WORK ORDER:
Start to finish, retype the entries exactly while omitting the pictures.

[Scene image comparisons]
⟨

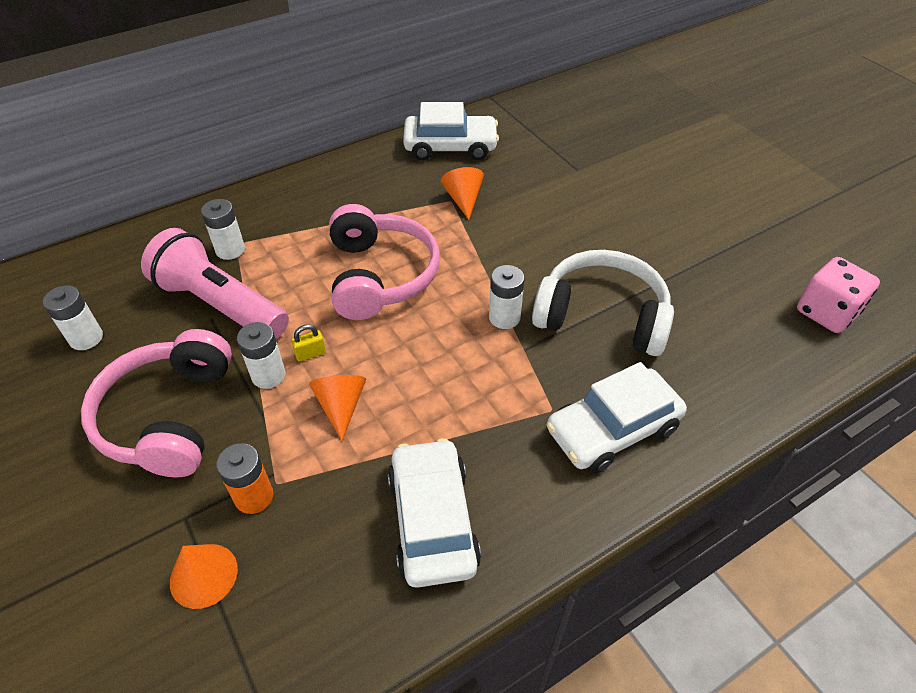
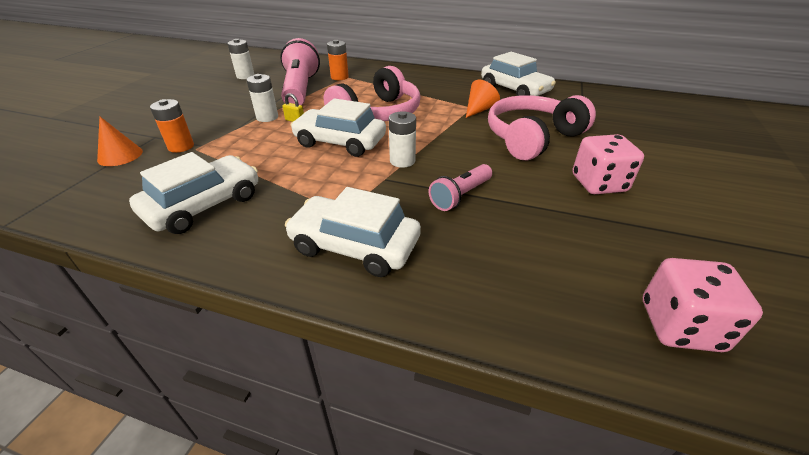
camera: 50 degrees right, 10 degrees down
(169, 416) = (216, 108): pink headphones -> pink headphones (532, 138)
(230, 250) = (339, 77): white battery -> orange battery
(341, 406) = (266, 142): orange cone -> none
(412, 342) = (340, 142): none -> white car
(602, 316) = (460, 196): white headphones -> pink flashlight
(661, 226) = (598, 183): none -> pink dice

⟩

TASK SOLUTION:
camera: 50 degrees right, 10 degrees down
(169, 416) = (216, 108): pink headphones -> pink headphones (532, 138)
(230, 250) = (339, 77): white battery -> orange battery
(341, 406) = (266, 142): orange cone -> none
(412, 342) = (340, 142): none -> white car
(602, 316) = (460, 196): white headphones -> pink flashlight
(661, 226) = (598, 183): none -> pink dice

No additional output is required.